#### [Required work]
If an entry below holds a picture, leave the picture out and print the rest exactly.

(Object tracking records)
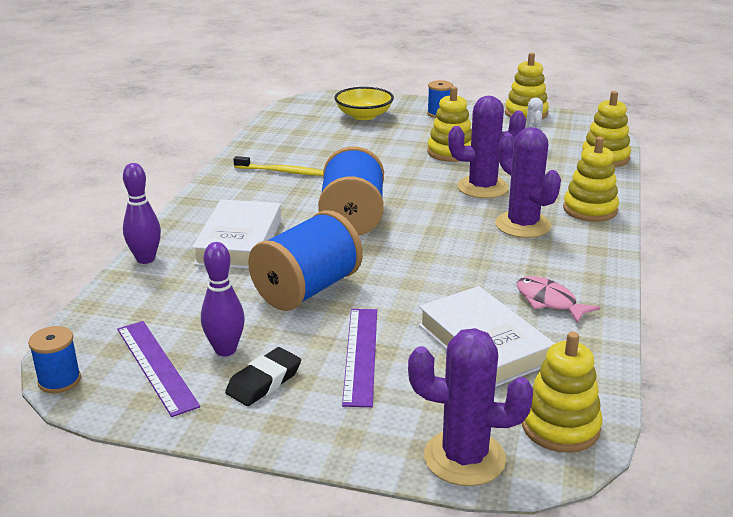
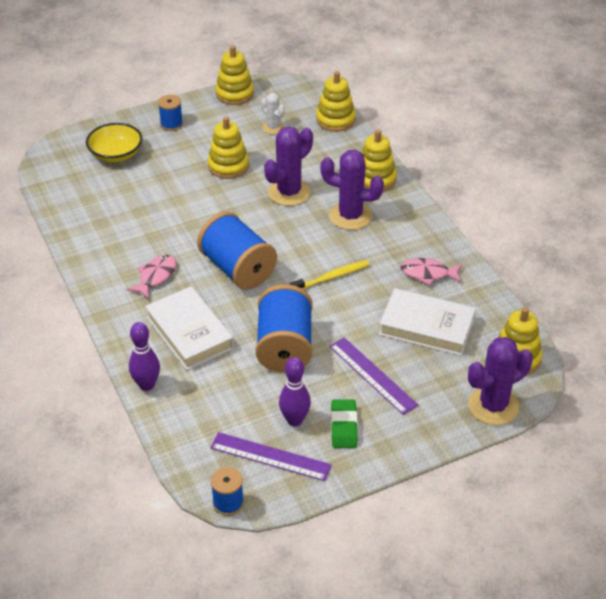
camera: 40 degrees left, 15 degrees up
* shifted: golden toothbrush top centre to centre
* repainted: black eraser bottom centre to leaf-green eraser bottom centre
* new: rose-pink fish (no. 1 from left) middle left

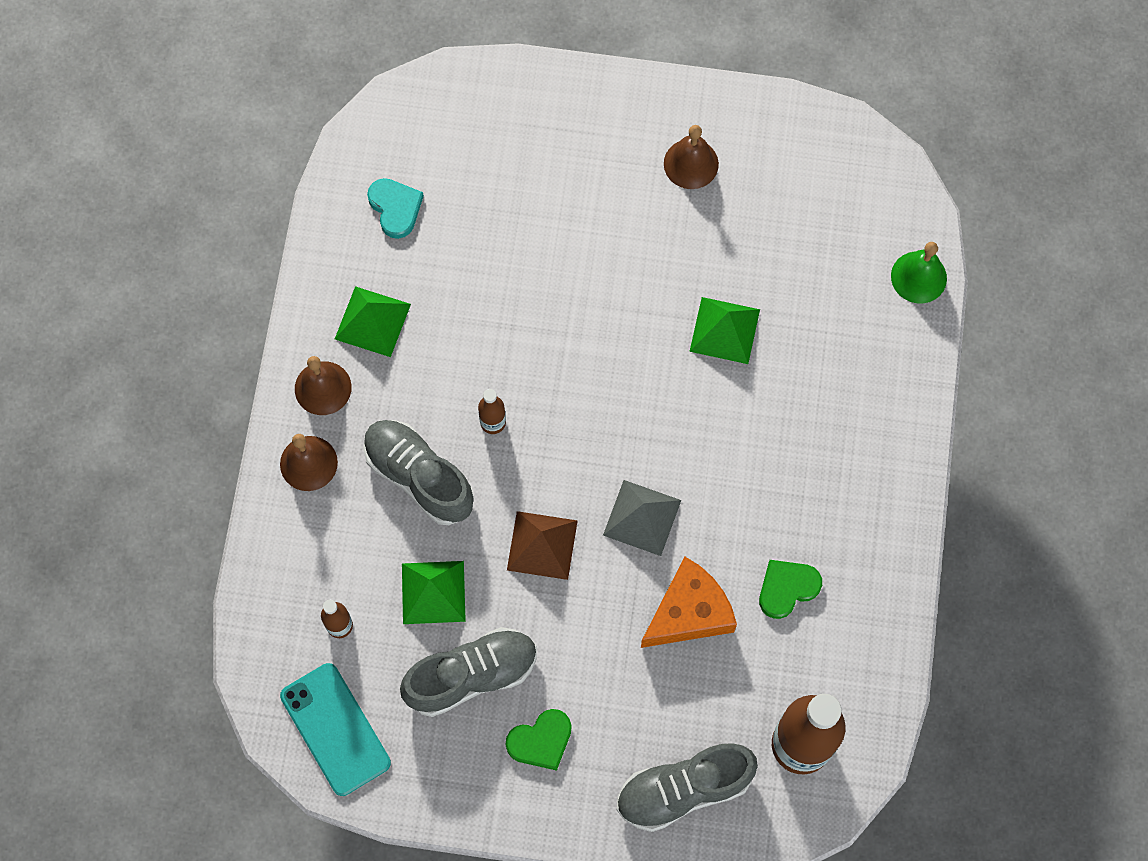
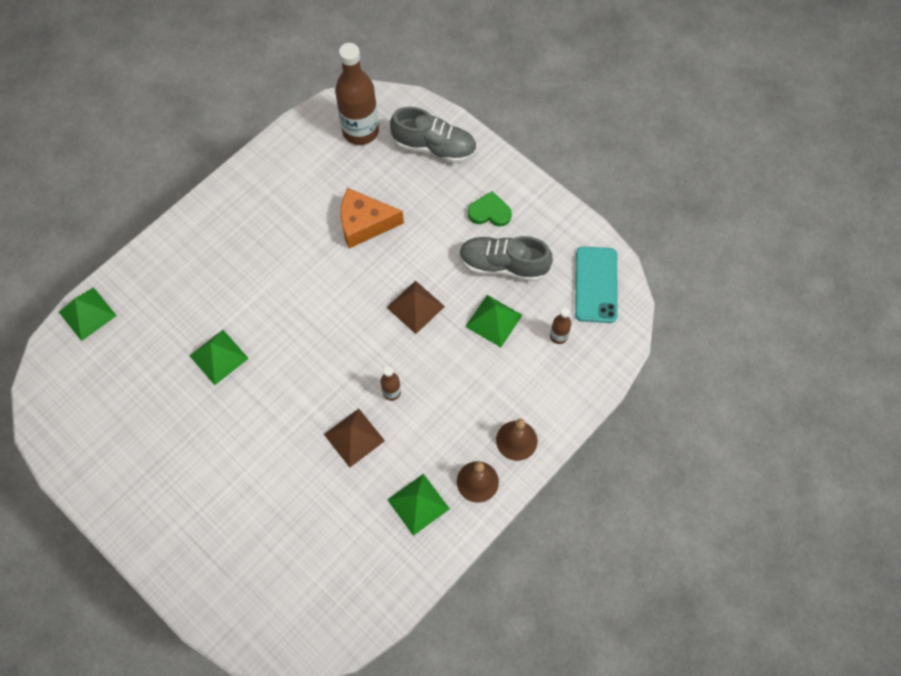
camera: 145 degrees left, 5 degrees down
* gone: brown hand bell (no. 3 from left) top centre
* gone: turquoise love heart top centre
* swapped: leaf-green hand bell top right to leaf-green solid pyramid (no. 1 from left) middle left
* gone: grey lace-up shoe (no. 1 from left) centre
* gone: grey solid pyramid centre
* gone: leaf-green love heart (no. 2 from left) bottom right
* new: brown solid pyramid (no. 1 from left) centre

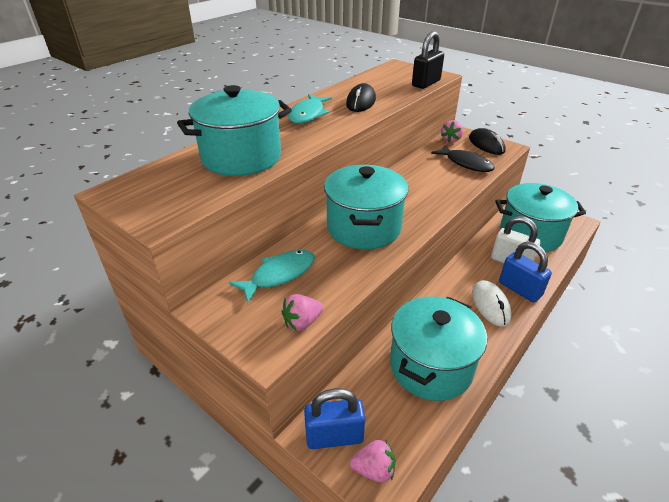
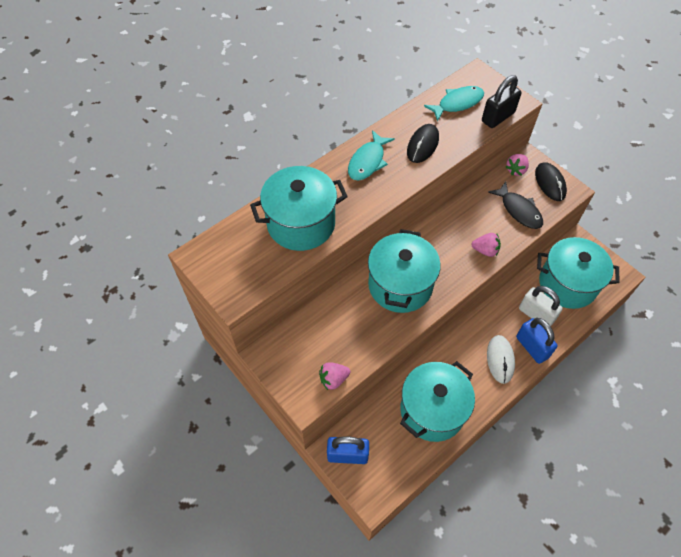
camera: 10 degrees right, 20 degrees up
* shifted: turquoise fish (no. 1 from left in the first image) centre to turquoise fish (no. 2 from left) top right
* shifted: rose-pink strawberry (no. 2 from left) bottom centre to middle right

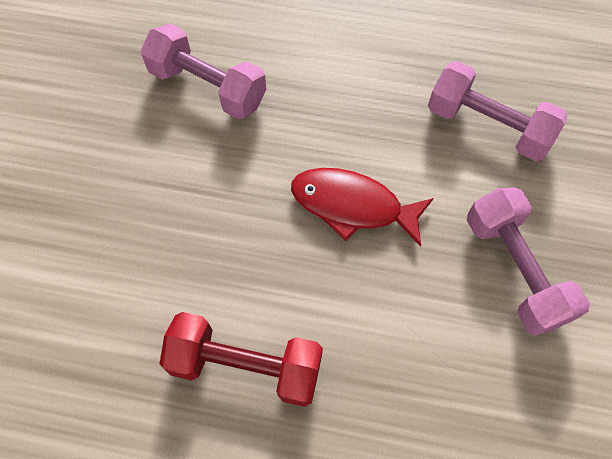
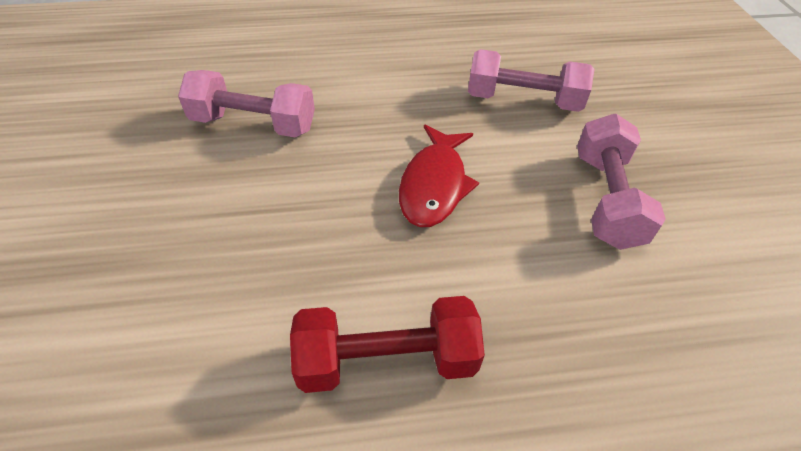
camera: 20 degrees left, 15 degrees down
* rotated: red fish centre = centre 75 degrees counterclockwise
* rotated: rose-pink hand weight (no. 3 from left) middle right = middle right 45 degrees clockwise

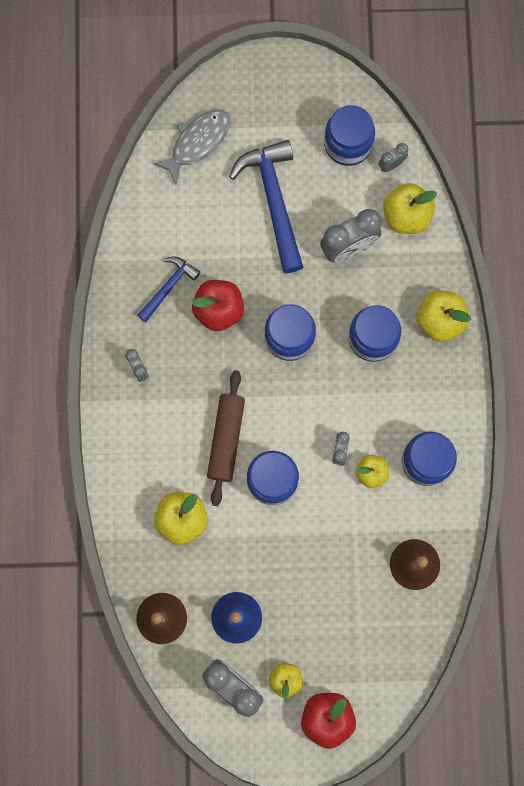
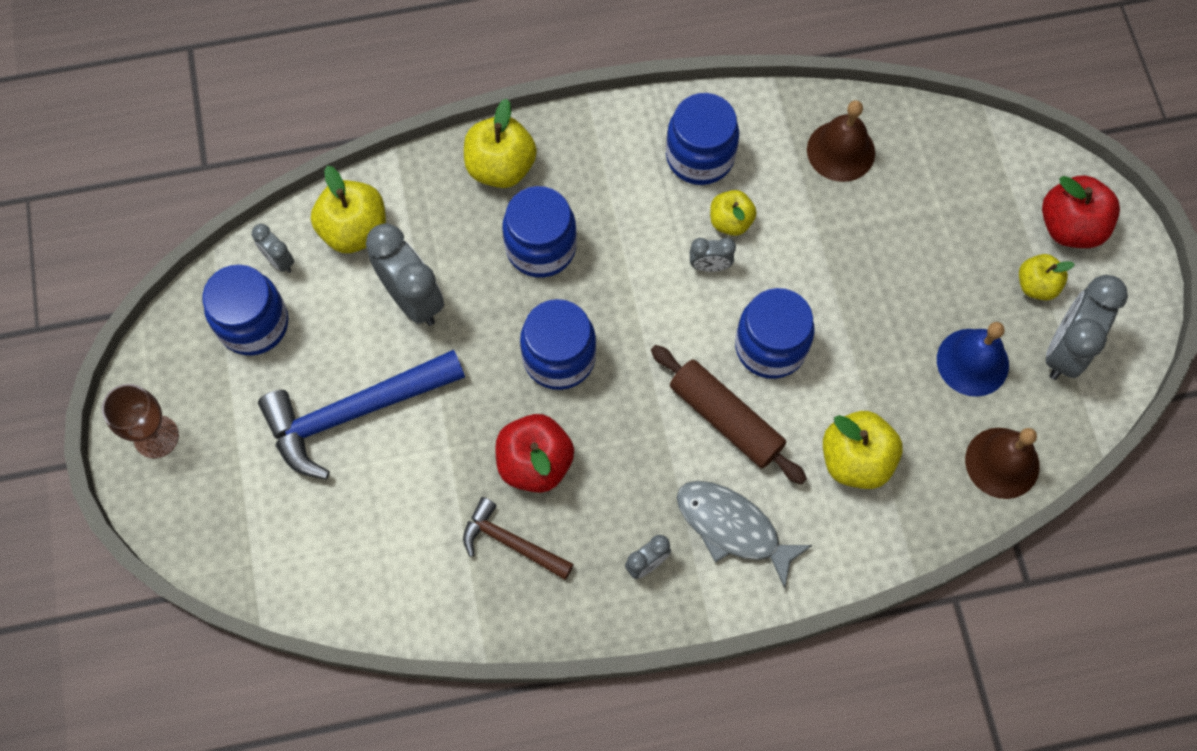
camera: 100 degrees left, 10 degrees down
* shifted: grey fish top centre to bottom centre
* repainted: blue hammer (no. 1 from left) middle left to brown hammer bottom centre
* rotated: brown rolling pin centre = centre 45 degrees clockwise
* new: brown goblet middle left

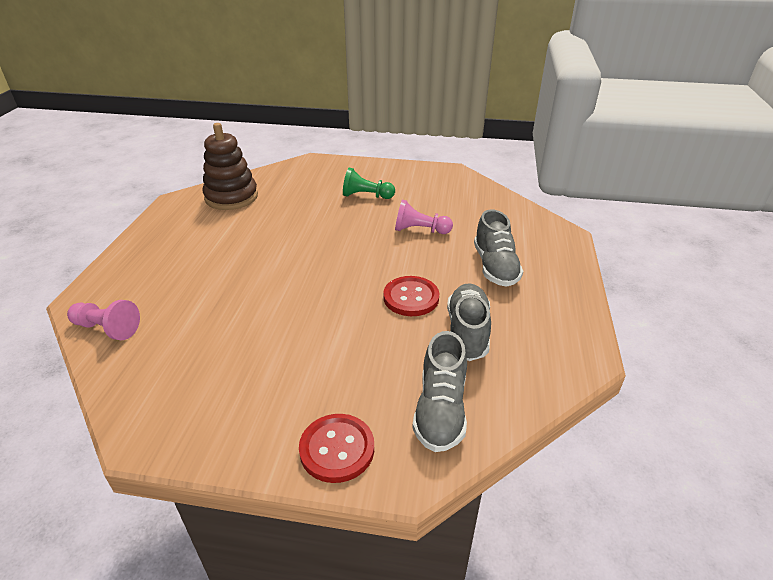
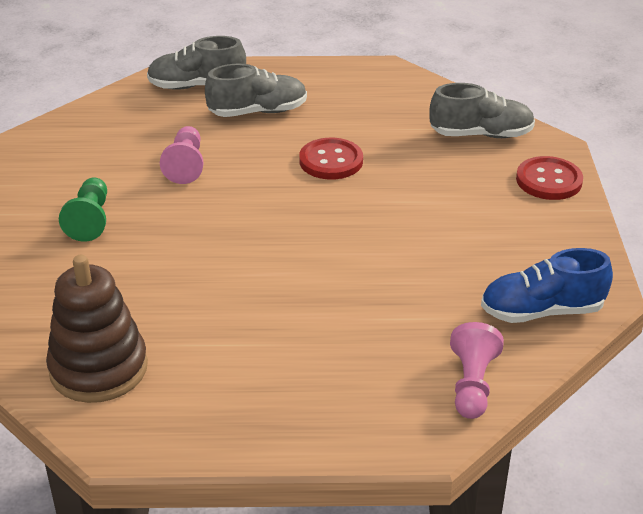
camera: 100 degrees left, 0 degrees up
* shifted: grey lace-up shoe (no. 2 from left in the first image) centre to grey lace-up shoe (no. 1 from left) top left
* new: blue lace-up shoe middle right

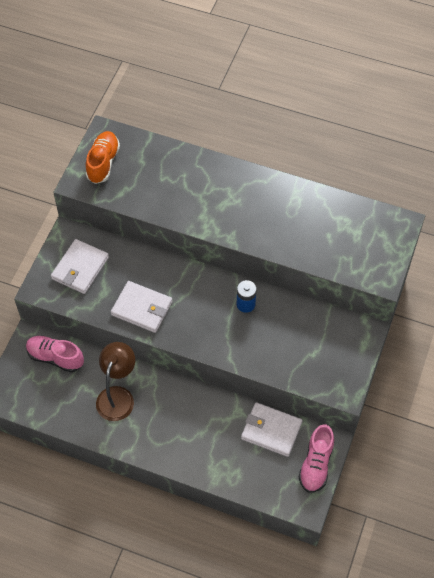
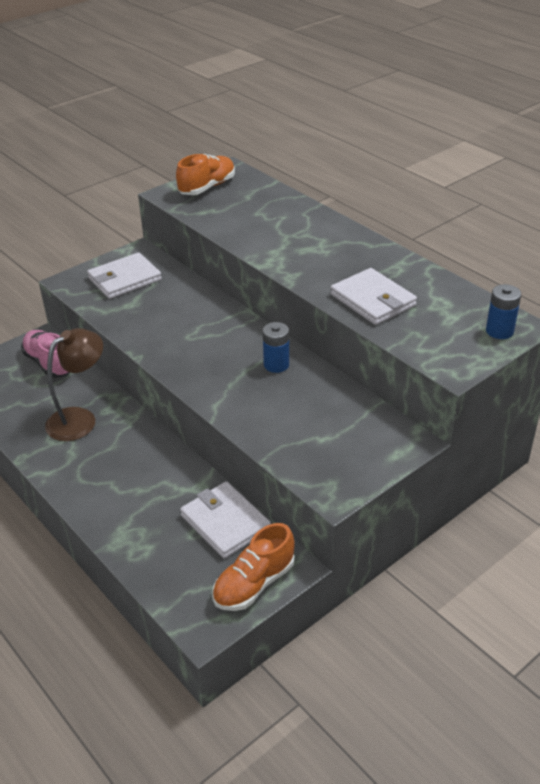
camera: 30 degrees right, 20 degrees down
* shifted: white billfold (no. 2 from left in the first image) middle left to white billfold (no. 3 from left) middle right
* repainted: rose-pink lace-up shoe (no. 2 from left) bottom right to orange lace-up shoe (no. 2 from left) bottom centre
* new: blue power cell (no. 2 from left) middle right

#### [Output for this task]
camera: 40 degrees left, 15 degrees up
* shifted: golden toothbrush top centre to centre
* repainted: black eraser bottom centre to leaf-green eraser bottom centre
* new: rose-pink fish (no. 1 from left) middle left

camera: 145 degrees left, 5 degrees down
* gone: brown hand bell (no. 3 from left) top centre
* gone: turquoise love heart top centre
* swapped: leaf-green hand bell top right to leaf-green solid pyramid (no. 1 from left) middle left
* gone: grey lace-up shoe (no. 1 from left) centre
* gone: grey solid pyramid centre
* gone: leaf-green love heart (no. 2 from left) bottom right
* new: brown solid pyramid (no. 1 from left) centre

camera: 10 degrees right, 20 degrees up
* shifted: turquoise fish (no. 1 from left in the first image) centre to turquoise fish (no. 2 from left) top right
* shifted: rose-pink strawberry (no. 2 from left) bottom centre to middle right

camera: 20 degrees left, 15 degrees down
* rotated: red fish centre = centre 75 degrees counterclockwise
* rotated: rose-pink hand weight (no. 3 from left) middle right = middle right 45 degrees clockwise

camera: 100 degrees left, 10 degrees down
* shifted: grey fish top centre to bottom centre
* repainted: blue hammer (no. 1 from left) middle left to brown hammer bottom centre
* rotated: brown rolling pin centre = centre 45 degrees clockwise
* new: brown goblet middle left

camera: 100 degrees left, 0 degrees up
* shifted: grey lace-up shoe (no. 2 from left in the first image) centre to grey lace-up shoe (no. 1 from left) top left
* new: blue lace-up shoe middle right

camera: 30 degrees right, 20 degrees down
* shifted: white billfold (no. 2 from left in the first image) middle left to white billfold (no. 3 from left) middle right
* repainted: rose-pink lace-up shoe (no. 2 from left) bottom right to orange lace-up shoe (no. 2 from left) bottom centre
* new: blue power cell (no. 2 from left) middle right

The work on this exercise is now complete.